Revision tracking records:
################
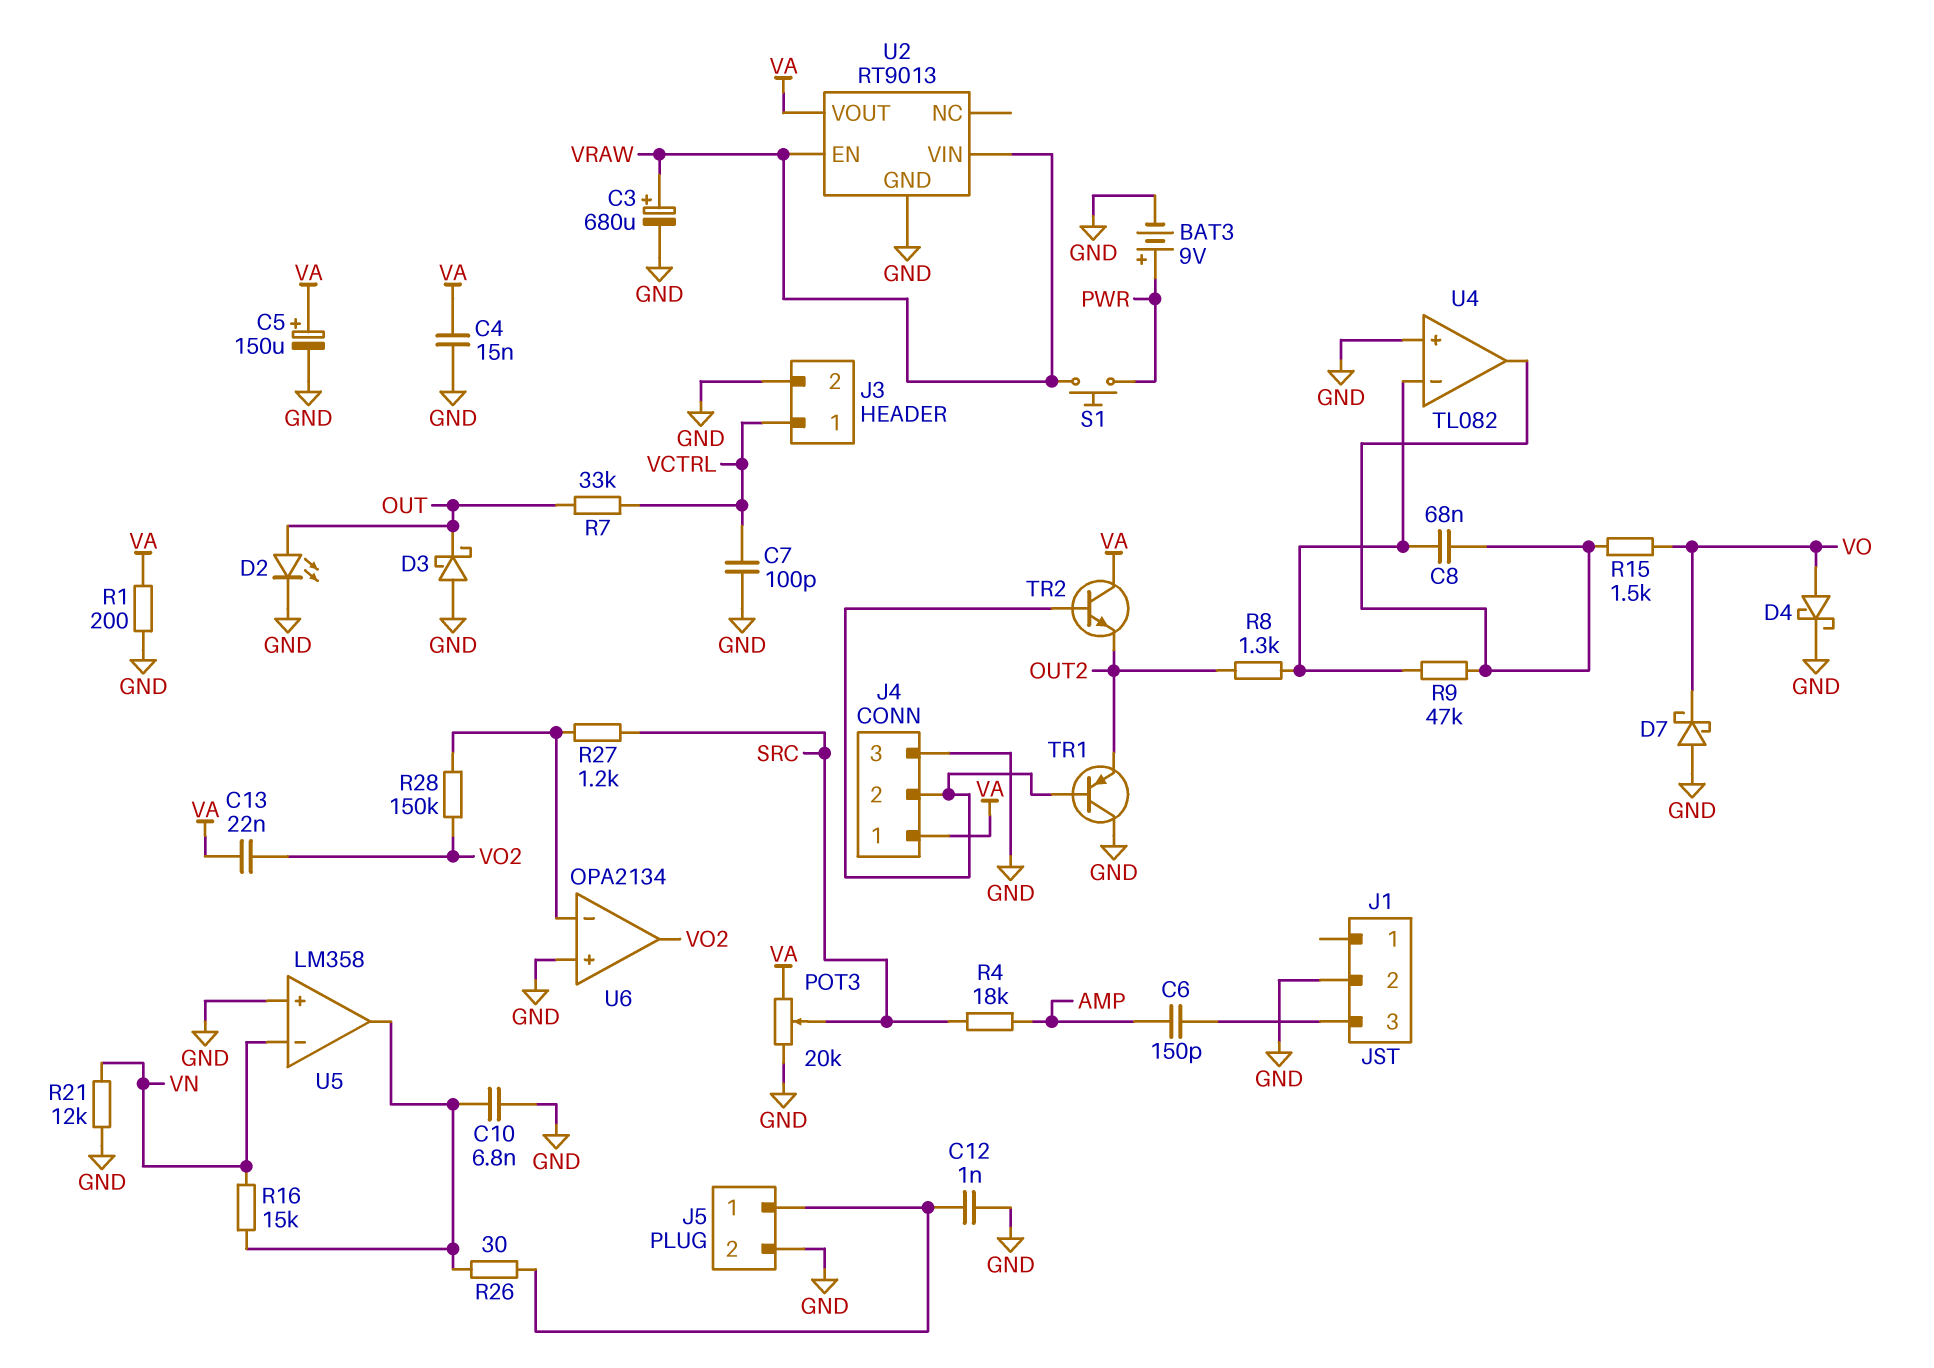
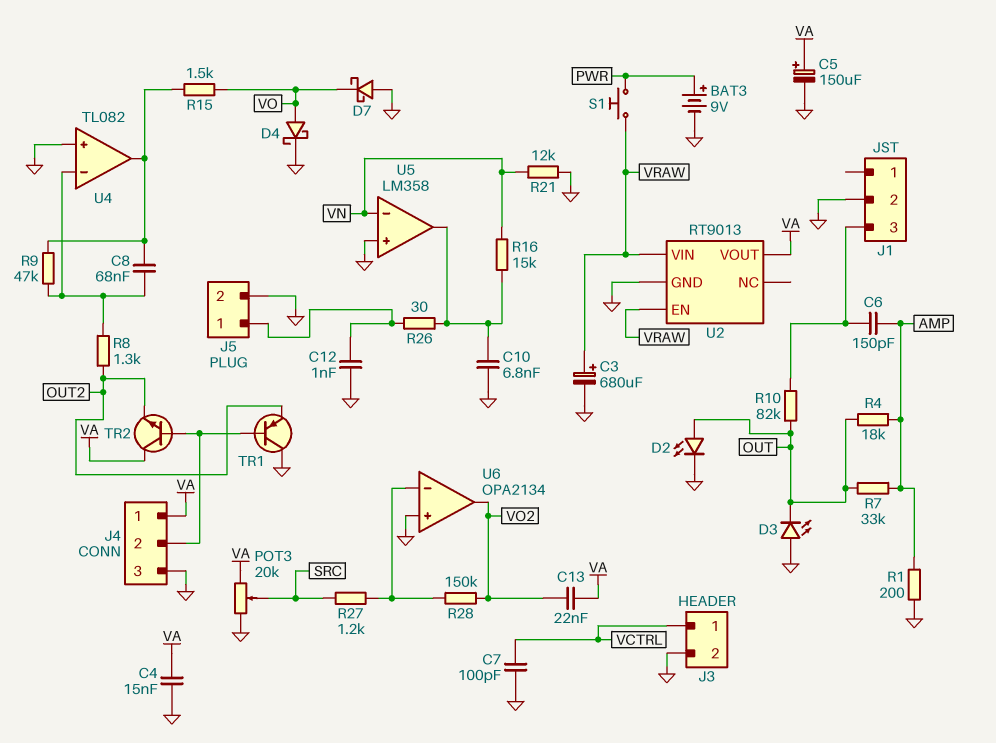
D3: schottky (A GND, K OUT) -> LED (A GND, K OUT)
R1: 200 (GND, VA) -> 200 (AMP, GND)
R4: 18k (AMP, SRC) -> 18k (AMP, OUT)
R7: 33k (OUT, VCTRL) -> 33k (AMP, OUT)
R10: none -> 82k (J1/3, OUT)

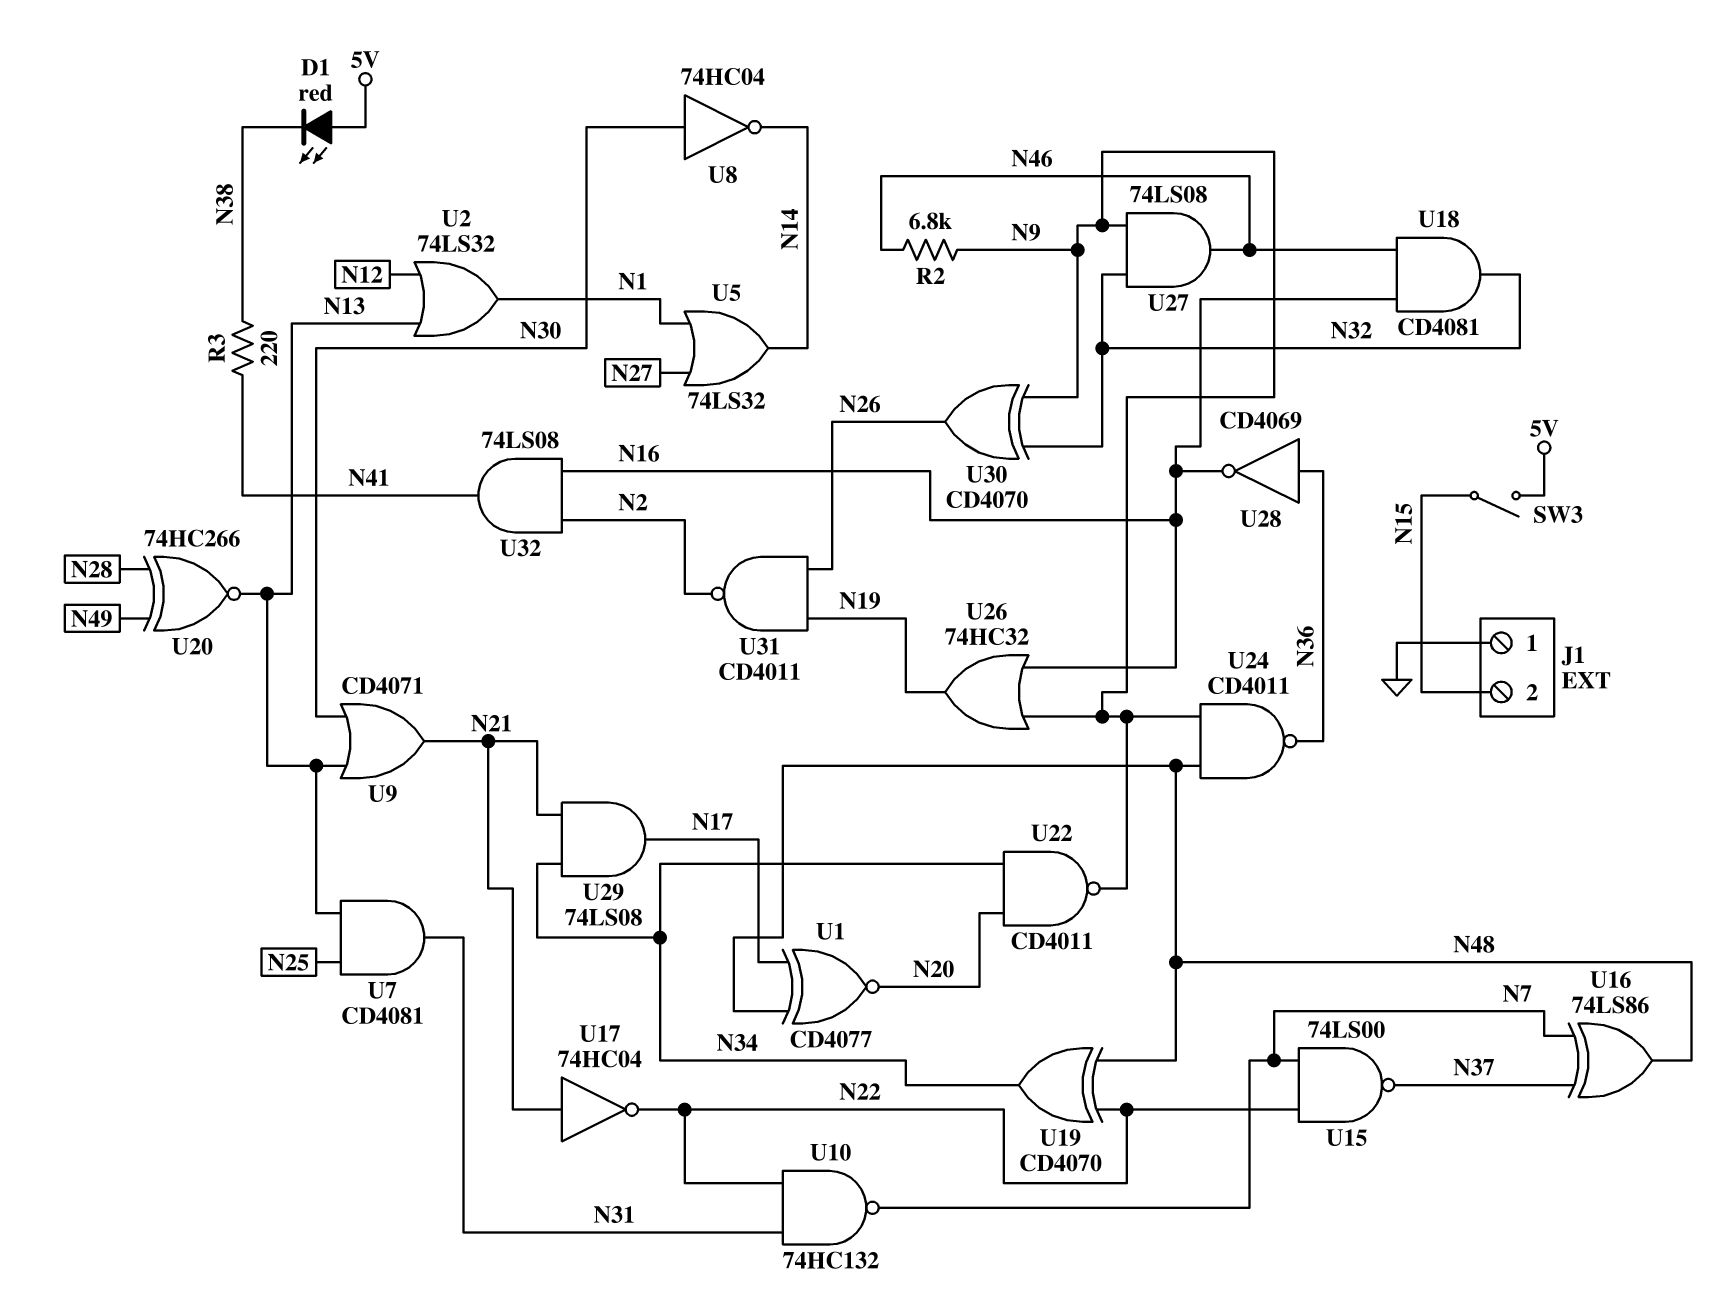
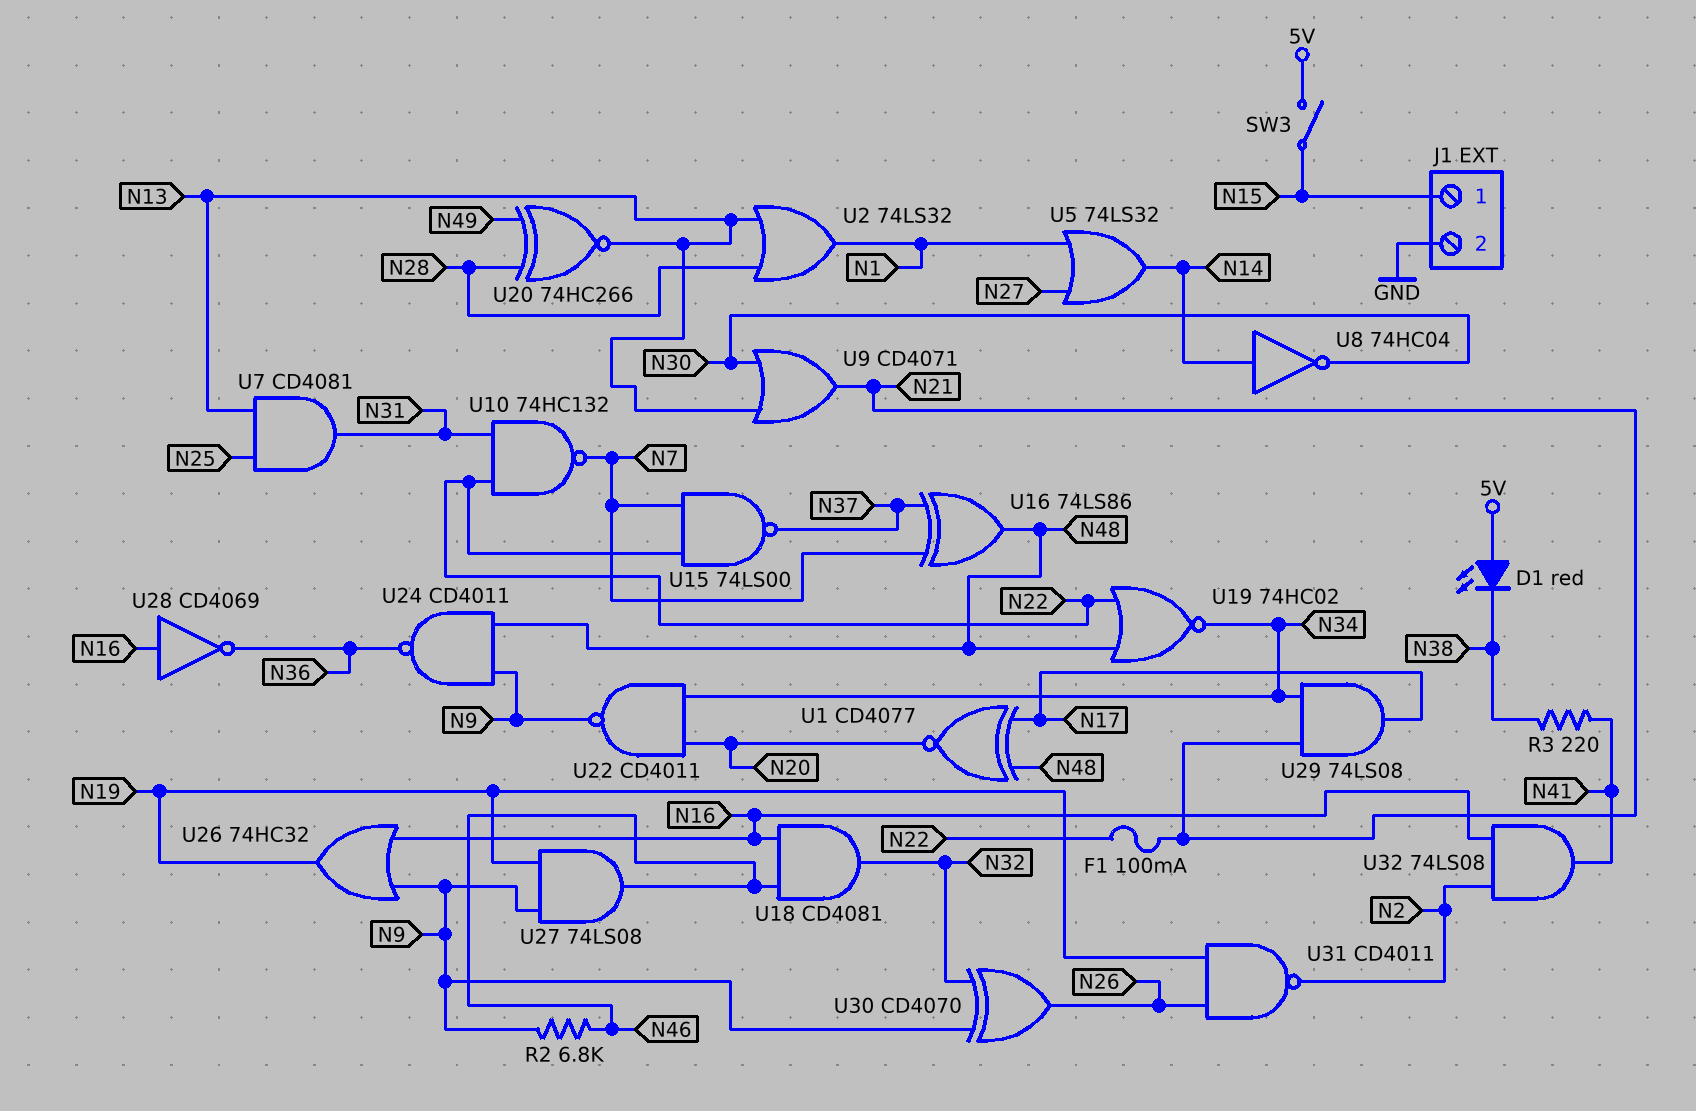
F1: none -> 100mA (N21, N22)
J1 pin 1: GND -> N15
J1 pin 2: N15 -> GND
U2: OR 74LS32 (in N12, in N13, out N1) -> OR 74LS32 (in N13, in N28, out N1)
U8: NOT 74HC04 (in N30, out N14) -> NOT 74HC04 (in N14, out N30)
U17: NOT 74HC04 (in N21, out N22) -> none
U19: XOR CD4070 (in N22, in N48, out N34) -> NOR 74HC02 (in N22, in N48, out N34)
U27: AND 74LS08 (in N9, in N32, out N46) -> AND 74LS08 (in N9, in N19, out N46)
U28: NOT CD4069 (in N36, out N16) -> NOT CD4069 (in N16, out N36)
################
WHAT THE TASK REQUIRES:
Using the records above, repeat exactly the run of lines that starts with the line with "R10: none -> 82k (J1/3, OUT)" and goes on through the line with "U19: XOR CD4070"; omit each picture.

ANSWER SECTION:
R10: none -> 82k (J1/3, OUT)

F1: none -> 100mA (N21, N22)
J1 pin 1: GND -> N15
J1 pin 2: N15 -> GND
U2: OR 74LS32 (in N12, in N13, out N1) -> OR 74LS32 (in N13, in N28, out N1)
U8: NOT 74HC04 (in N30, out N14) -> NOT 74HC04 (in N14, out N30)
U17: NOT 74HC04 (in N21, out N22) -> none
U19: XOR CD4070 (in N22, in N48, out N34) -> NOR 74HC02 (in N22, in N48, out N34)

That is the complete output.